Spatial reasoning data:
+ + + + +

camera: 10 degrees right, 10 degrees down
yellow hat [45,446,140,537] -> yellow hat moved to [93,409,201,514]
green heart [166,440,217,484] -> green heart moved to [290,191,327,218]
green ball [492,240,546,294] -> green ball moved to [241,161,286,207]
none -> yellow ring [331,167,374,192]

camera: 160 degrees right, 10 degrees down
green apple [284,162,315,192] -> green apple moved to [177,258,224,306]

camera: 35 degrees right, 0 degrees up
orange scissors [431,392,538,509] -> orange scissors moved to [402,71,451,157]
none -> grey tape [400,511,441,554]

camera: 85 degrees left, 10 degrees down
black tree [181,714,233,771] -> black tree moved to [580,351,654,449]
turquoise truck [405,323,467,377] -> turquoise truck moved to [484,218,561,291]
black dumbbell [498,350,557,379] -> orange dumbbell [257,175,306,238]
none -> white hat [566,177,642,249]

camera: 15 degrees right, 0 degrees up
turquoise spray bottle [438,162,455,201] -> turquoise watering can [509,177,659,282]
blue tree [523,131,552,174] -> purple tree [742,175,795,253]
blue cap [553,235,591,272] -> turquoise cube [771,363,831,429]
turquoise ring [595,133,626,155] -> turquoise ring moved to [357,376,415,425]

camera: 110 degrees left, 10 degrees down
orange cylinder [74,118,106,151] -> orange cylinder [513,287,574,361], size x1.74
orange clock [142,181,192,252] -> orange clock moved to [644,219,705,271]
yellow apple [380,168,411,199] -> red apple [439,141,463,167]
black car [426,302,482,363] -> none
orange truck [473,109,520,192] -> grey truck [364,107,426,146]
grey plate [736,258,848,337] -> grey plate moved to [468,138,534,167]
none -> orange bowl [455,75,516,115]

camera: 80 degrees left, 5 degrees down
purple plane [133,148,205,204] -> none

+ + + + +

What this task involves:
The lines above, from the first through the one containing "none -> orange bowl [455,75,516,115]", must be restated word for word, with nothing added.

Solution to this exercise:
camera: 10 degrees right, 10 degrees down
yellow hat [45,446,140,537] -> yellow hat moved to [93,409,201,514]
green heart [166,440,217,484] -> green heart moved to [290,191,327,218]
green ball [492,240,546,294] -> green ball moved to [241,161,286,207]
none -> yellow ring [331,167,374,192]

camera: 160 degrees right, 10 degrees down
green apple [284,162,315,192] -> green apple moved to [177,258,224,306]

camera: 35 degrees right, 0 degrees up
orange scissors [431,392,538,509] -> orange scissors moved to [402,71,451,157]
none -> grey tape [400,511,441,554]

camera: 85 degrees left, 10 degrees down
black tree [181,714,233,771] -> black tree moved to [580,351,654,449]
turquoise truck [405,323,467,377] -> turquoise truck moved to [484,218,561,291]
black dumbbell [498,350,557,379] -> orange dumbbell [257,175,306,238]
none -> white hat [566,177,642,249]

camera: 15 degrees right, 0 degrees up
turquoise spray bottle [438,162,455,201] -> turquoise watering can [509,177,659,282]
blue tree [523,131,552,174] -> purple tree [742,175,795,253]
blue cap [553,235,591,272] -> turquoise cube [771,363,831,429]
turquoise ring [595,133,626,155] -> turquoise ring moved to [357,376,415,425]

camera: 110 degrees left, 10 degrees down
orange cylinder [74,118,106,151] -> orange cylinder [513,287,574,361], size x1.74
orange clock [142,181,192,252] -> orange clock moved to [644,219,705,271]
yellow apple [380,168,411,199] -> red apple [439,141,463,167]
black car [426,302,482,363] -> none
orange truck [473,109,520,192] -> grey truck [364,107,426,146]
grey plate [736,258,848,337] -> grey plate moved to [468,138,534,167]
none -> orange bowl [455,75,516,115]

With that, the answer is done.